--- START ---
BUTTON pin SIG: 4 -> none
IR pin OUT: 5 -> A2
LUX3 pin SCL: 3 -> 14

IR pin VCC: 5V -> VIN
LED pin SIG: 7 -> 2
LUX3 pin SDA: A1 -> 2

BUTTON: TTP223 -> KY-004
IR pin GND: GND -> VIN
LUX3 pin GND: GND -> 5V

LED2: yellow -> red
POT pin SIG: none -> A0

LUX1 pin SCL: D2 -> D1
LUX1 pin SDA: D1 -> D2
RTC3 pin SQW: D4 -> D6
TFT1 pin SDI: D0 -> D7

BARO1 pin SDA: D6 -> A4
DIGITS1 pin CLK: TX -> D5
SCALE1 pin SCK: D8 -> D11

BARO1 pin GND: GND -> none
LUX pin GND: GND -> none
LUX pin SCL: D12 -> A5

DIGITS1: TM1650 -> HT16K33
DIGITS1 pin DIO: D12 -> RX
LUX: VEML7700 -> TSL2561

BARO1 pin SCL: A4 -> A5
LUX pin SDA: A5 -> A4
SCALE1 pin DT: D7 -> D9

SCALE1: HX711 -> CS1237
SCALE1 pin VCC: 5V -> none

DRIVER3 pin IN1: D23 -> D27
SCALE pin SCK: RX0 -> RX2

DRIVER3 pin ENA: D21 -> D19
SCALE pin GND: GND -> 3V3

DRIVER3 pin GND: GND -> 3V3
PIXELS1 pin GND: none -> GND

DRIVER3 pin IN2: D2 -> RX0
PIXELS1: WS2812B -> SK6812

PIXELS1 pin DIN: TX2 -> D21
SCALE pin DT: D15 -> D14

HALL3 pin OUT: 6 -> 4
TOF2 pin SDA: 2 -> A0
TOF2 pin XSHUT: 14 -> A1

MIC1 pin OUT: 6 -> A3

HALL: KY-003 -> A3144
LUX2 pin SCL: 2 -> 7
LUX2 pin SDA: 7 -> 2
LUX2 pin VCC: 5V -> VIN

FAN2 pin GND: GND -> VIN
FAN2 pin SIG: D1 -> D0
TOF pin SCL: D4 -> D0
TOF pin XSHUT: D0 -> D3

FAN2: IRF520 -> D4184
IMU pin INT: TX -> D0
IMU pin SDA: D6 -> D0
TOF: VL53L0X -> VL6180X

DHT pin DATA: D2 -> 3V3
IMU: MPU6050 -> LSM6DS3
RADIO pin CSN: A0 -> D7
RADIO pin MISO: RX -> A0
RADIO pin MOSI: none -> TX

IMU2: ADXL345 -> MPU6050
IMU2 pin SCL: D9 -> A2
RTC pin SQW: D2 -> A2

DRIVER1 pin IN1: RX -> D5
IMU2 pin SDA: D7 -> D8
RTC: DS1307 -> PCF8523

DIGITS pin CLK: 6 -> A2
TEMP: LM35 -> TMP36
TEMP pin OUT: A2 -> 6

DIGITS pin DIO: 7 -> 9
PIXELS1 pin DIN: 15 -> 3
--- END ---
= Task requirements =
Your reply is to repeat, unchanged, the lines above running from the one with "FAN2: IRF520 -> D4184" up to and including the one with "RTC pin SQW: D2 -> A2".

= Worked solution =
FAN2: IRF520 -> D4184
IMU pin INT: TX -> D0
IMU pin SDA: D6 -> D0
TOF: VL53L0X -> VL6180X

DHT pin DATA: D2 -> 3V3
IMU: MPU6050 -> LSM6DS3
RADIO pin CSN: A0 -> D7
RADIO pin MISO: RX -> A0
RADIO pin MOSI: none -> TX

IMU2: ADXL345 -> MPU6050
IMU2 pin SCL: D9 -> A2
RTC pin SQW: D2 -> A2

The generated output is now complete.